--- MATERIAL PROVIDED ---
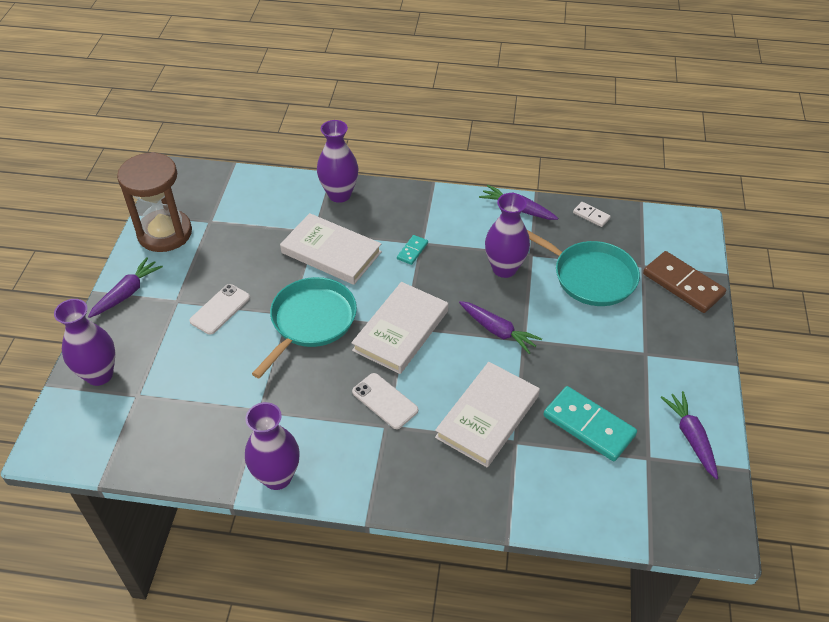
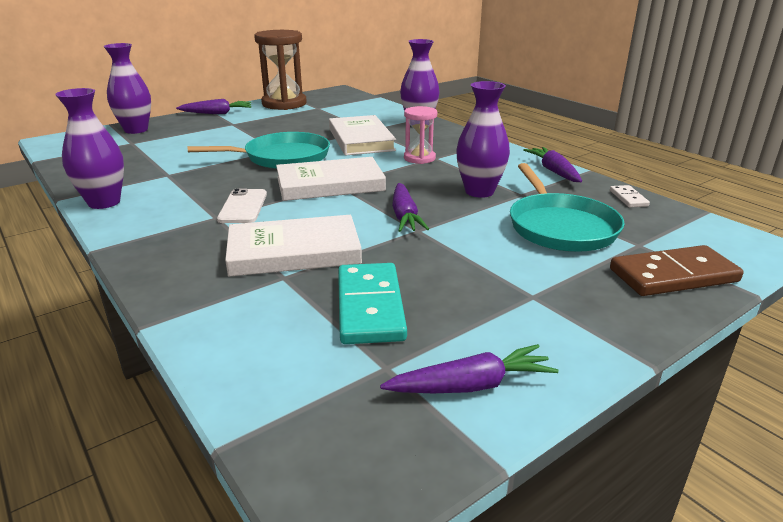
camera: 45 degrees right, 20 degrees down
(220, 309) = (245, 134): white phone -> none
(412, 251) = (419, 158): turquoise domino -> pink hourglass
(683, 284) = (673, 275): brown domino -> brown domino turned 75 degrees clockwise
(691, 437) = (471, 385): purple carrot -> purple carrot turned 45 degrees clockwise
---
PROBLEM DESCRIPTION> Your reply should restate every entry exactly, with the pictures left out.

ANSWER FOR THE TASK>
camera: 45 degrees right, 20 degrees down
(220, 309) = (245, 134): white phone -> none
(412, 251) = (419, 158): turquoise domino -> pink hourglass
(683, 284) = (673, 275): brown domino -> brown domino turned 75 degrees clockwise
(691, 437) = (471, 385): purple carrot -> purple carrot turned 45 degrees clockwise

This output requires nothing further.